Begin EXTRACTED MATERIAL

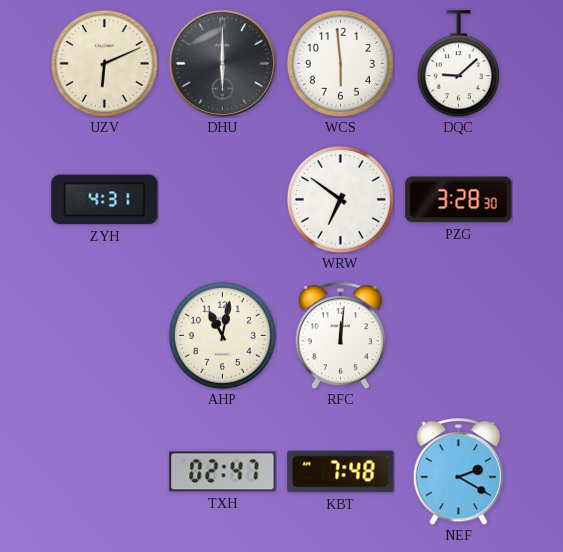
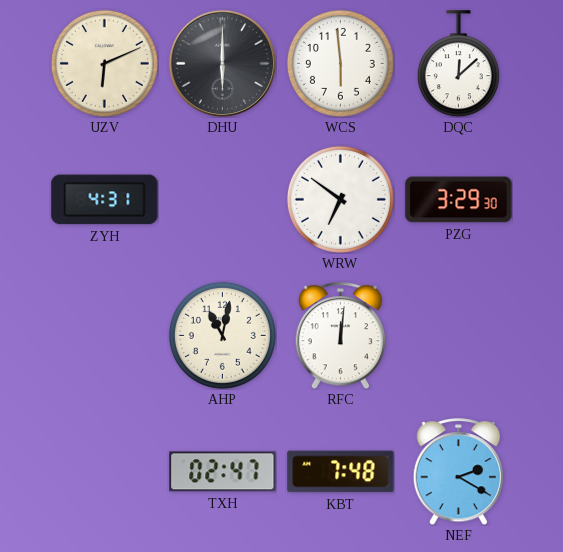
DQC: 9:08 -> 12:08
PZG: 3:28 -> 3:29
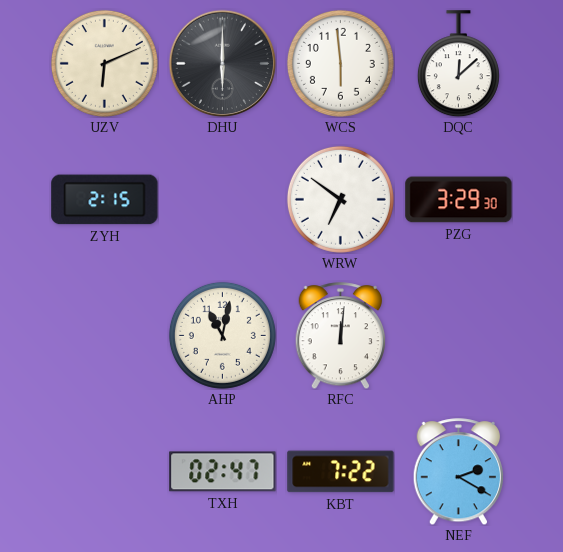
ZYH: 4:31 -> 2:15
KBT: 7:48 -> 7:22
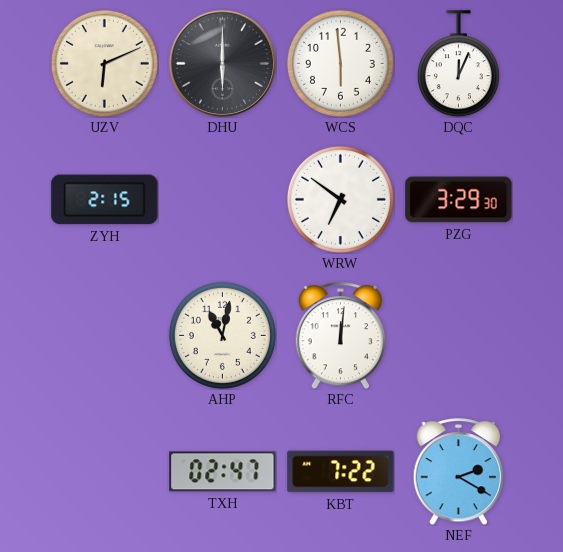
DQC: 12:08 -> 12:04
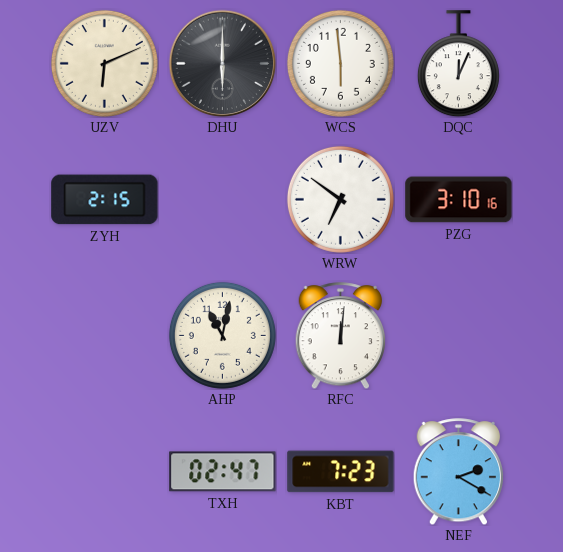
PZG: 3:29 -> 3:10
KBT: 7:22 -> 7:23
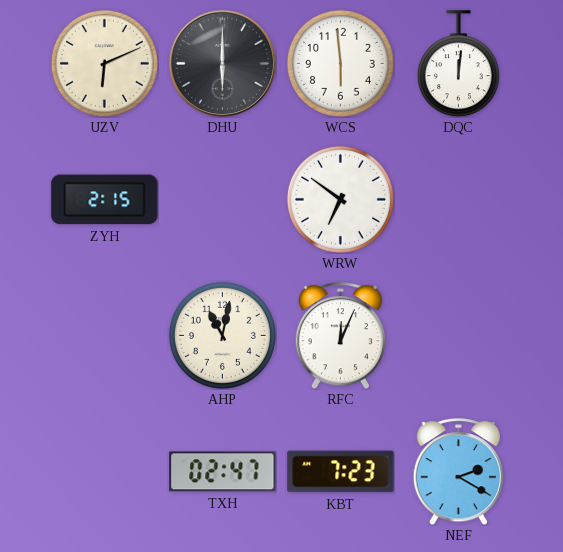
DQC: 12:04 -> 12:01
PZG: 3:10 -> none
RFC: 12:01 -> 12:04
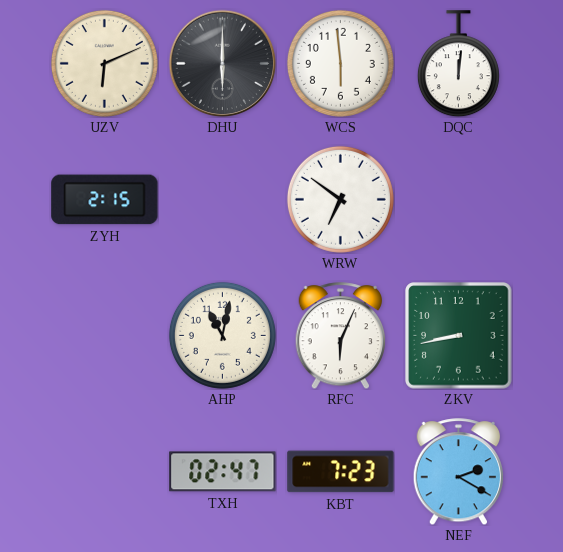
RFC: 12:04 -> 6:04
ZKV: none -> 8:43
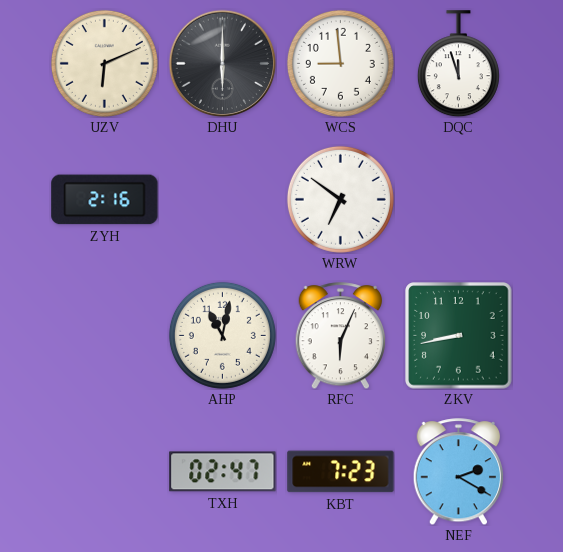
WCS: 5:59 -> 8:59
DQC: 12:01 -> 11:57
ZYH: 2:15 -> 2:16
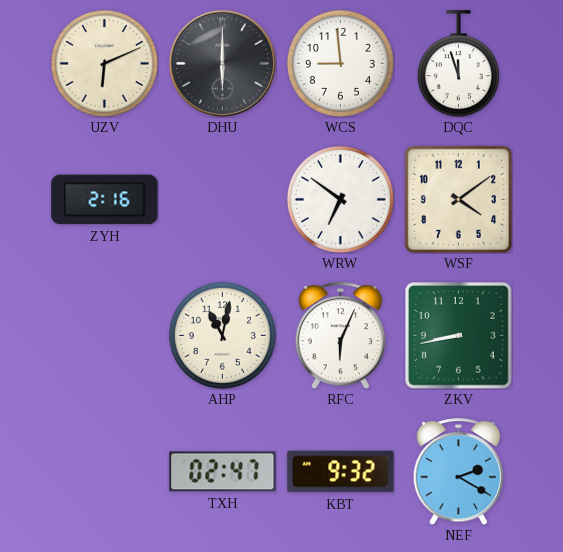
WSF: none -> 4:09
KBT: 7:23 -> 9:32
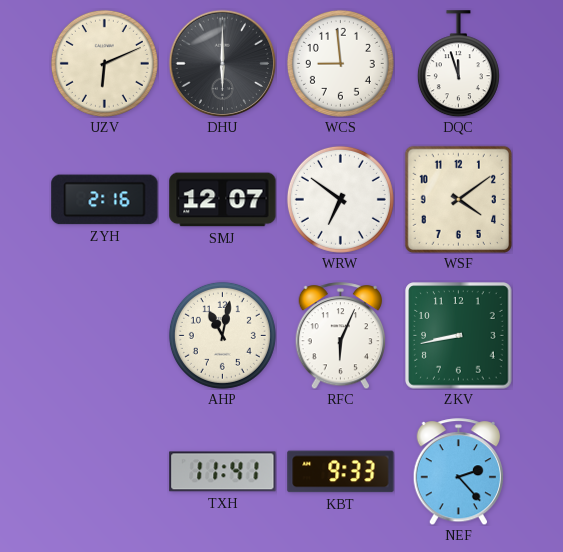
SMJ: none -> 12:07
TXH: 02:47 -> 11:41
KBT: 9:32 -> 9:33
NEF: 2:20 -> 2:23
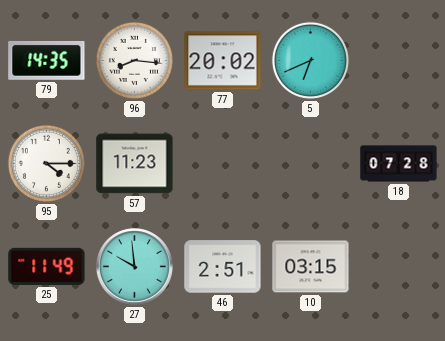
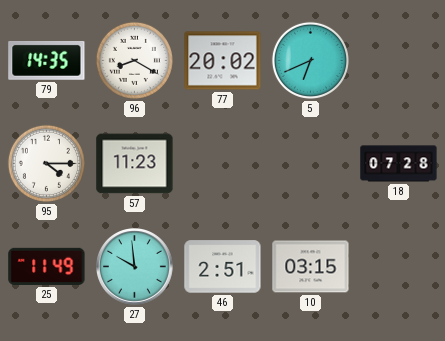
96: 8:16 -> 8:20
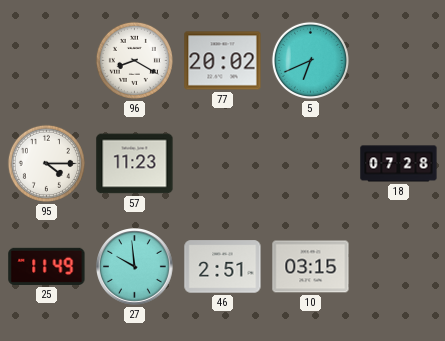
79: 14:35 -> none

End EXTRACTED MATERIAL

→ GOAL OF THE EXERCISE: Format all of the material above as a Markdown table with the columns No. and Entry, numbering each line of text in order from 1 and leaving out the pictures and any blank lines.

→ CORRECT OUTPUT:
| No. | Entry |
|---|---|
| 1 | DQC: 9:08 -> 12:08 |
| 2 | PZG: 3:28 -> 3:29 |
| 3 | ZYH: 4:31 -> 2:15 |
| 4 | KBT: 7:48 -> 7:22 |
| 5 | DQC: 12:08 -> 12:04 |
| 6 | PZG: 3:29 -> 3:10 |
| 7 | KBT: 7:22 -> 7:23 |
| 8 | DQC: 12:04 -> 12:01 |
| 9 | PZG: 3:10 -> none |
| 10 | RFC: 12:01 -> 12:04 |
| 11 | RFC: 12:04 -> 6:04 |
| 12 | ZKV: none -> 8:43 |
| 13 | WCS: 5:59 -> 8:59 |
| 14 | DQC: 12:01 -> 11:57 |
| 15 | ZYH: 2:15 -> 2:16 |
| 16 | WSF: none -> 4:09 |
| 17 | KBT: 7:23 -> 9:32 |
| 18 | SMJ: none -> 12:07 |
| 19 | TXH: 02:47 -> 11:41 |
| 20 | KBT: 9:32 -> 9:33 |
| 21 | NEF: 2:20 -> 2:23 |
| 22 | 96: 8:16 -> 8:20 |
| 23 | 79: 14:35 -> none |